● WHAT THIS TASK INVOLVES: From the line containing "R1: 68k (SIG9, SIG12) -> 68k (5V, SIG12)" down to the last line of the entries, print each line exactly and leave the pictures out.

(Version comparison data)

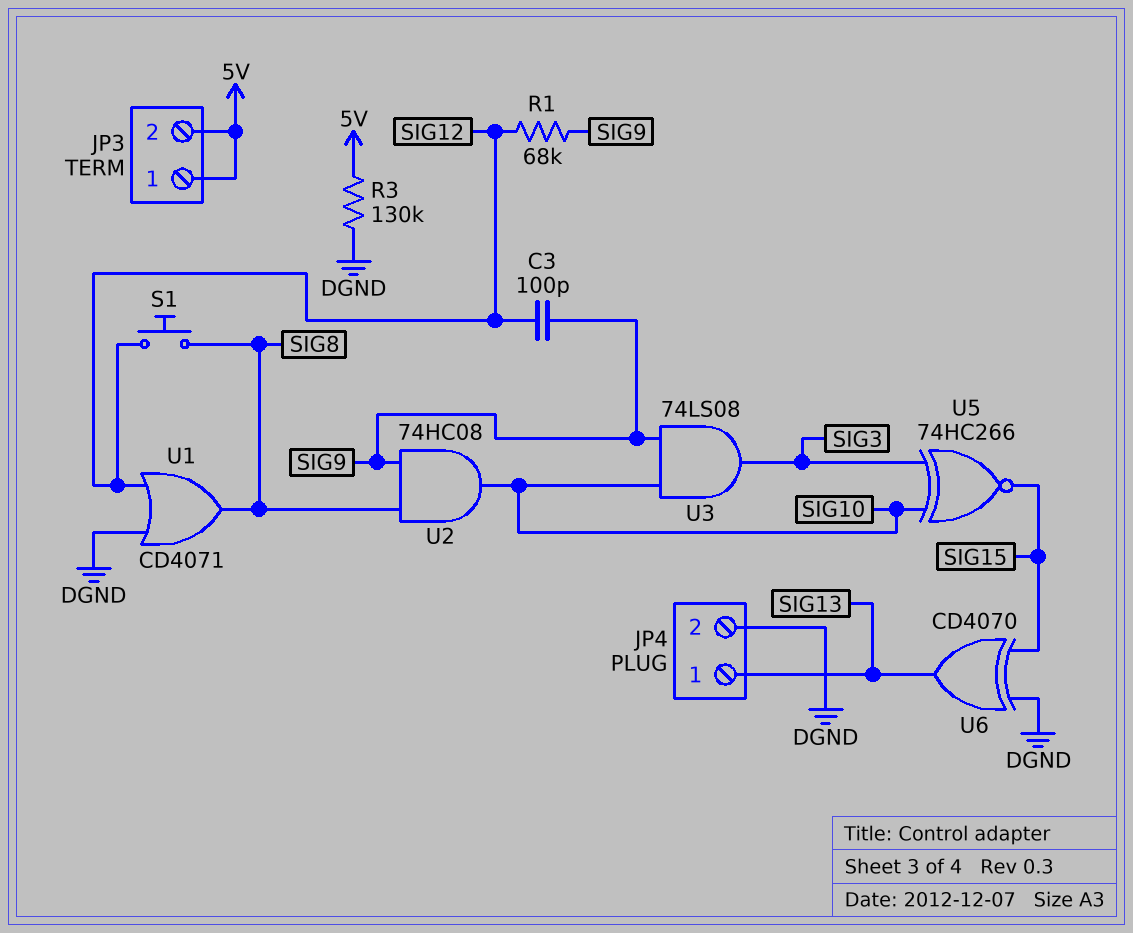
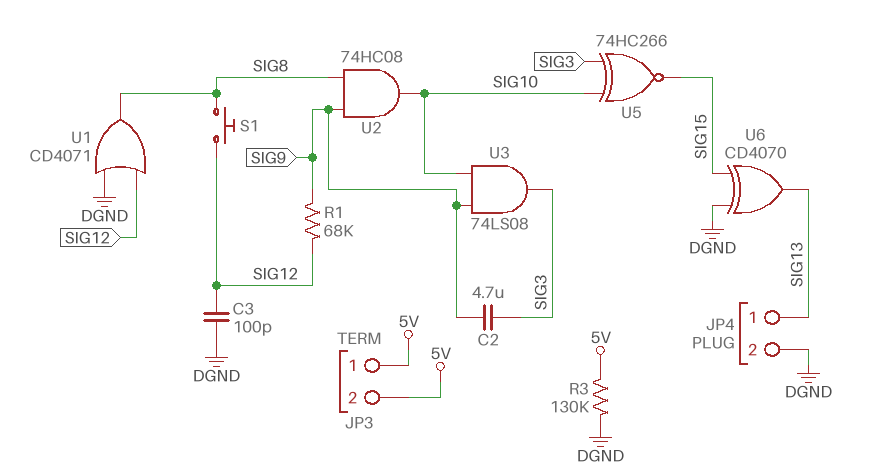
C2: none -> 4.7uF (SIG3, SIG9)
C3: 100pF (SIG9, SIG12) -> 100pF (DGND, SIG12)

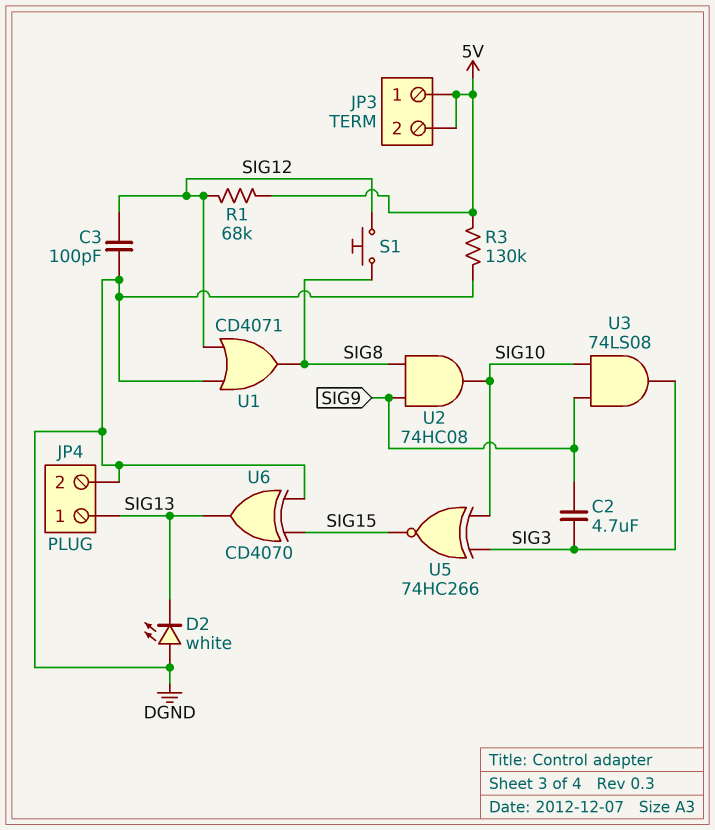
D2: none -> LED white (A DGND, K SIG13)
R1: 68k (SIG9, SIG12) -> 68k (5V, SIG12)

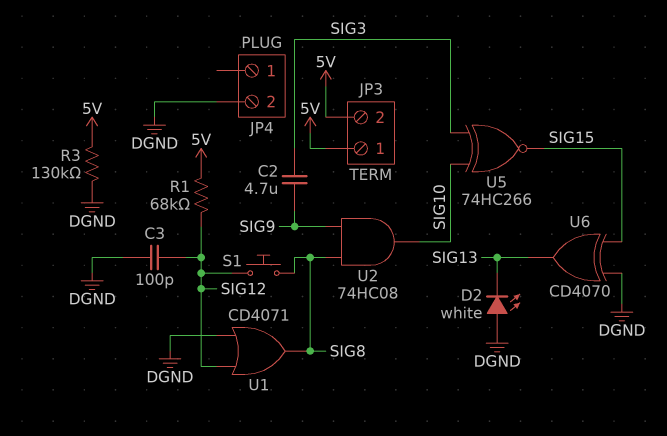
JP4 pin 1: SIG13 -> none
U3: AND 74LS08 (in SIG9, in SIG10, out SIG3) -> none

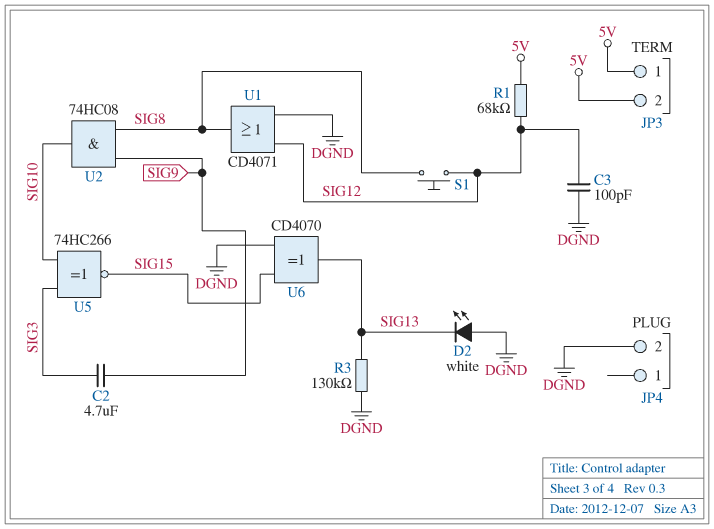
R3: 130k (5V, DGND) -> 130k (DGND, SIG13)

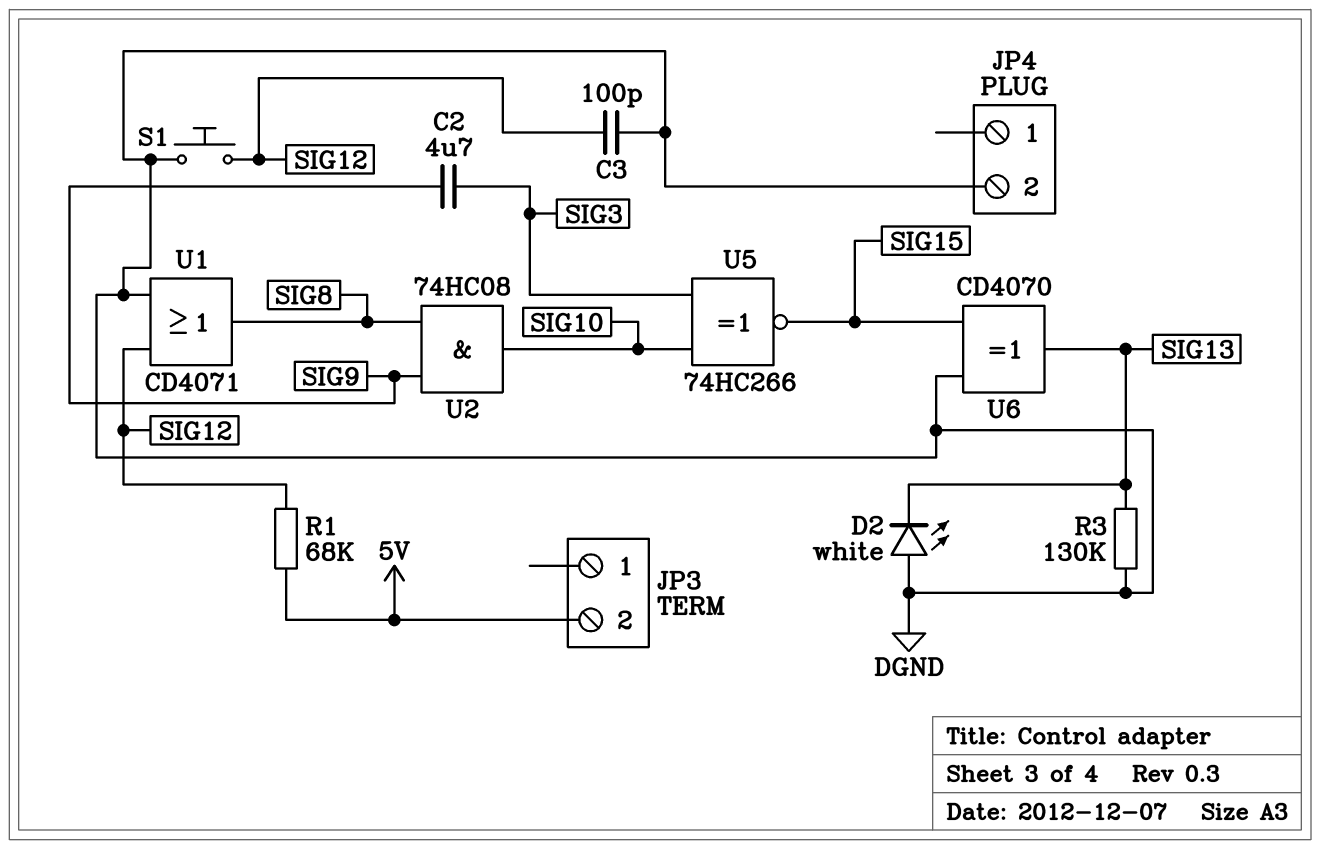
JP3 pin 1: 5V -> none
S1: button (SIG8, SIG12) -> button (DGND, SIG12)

● EXERCISE ANSWER:
R1: 68k (SIG9, SIG12) -> 68k (5V, SIG12)

JP4 pin 1: SIG13 -> none
U3: AND 74LS08 (in SIG9, in SIG10, out SIG3) -> none

R3: 130k (5V, DGND) -> 130k (DGND, SIG13)

JP3 pin 1: 5V -> none
S1: button (SIG8, SIG12) -> button (DGND, SIG12)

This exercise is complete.